● **PROBLEM REQUIREMENTS**:
Copy verbatim the part of the listing that opens with its first line and closes with the line containing "0: (61, 207)".

● **MATERIAL SHOWN**:
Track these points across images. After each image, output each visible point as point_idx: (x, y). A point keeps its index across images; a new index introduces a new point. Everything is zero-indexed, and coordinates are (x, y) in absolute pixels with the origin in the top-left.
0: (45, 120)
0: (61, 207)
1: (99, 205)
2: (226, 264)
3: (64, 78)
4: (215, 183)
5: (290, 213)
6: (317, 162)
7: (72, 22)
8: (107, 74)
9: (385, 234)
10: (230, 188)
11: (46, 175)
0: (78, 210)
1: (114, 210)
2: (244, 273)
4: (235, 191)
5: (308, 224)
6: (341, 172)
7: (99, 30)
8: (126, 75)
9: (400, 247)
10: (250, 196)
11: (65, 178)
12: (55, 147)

● **COMPLETE OUTPUT**:
Track these points across images. After each image, output each visible point as point_idx: (x, y). A point keeps its index across images; a new index introduces a new point. Everything is zero-indexed, and coordinates are (x, y) in absolute pixels with the origin in the top-left.
0: (45, 120)
0: (61, 207)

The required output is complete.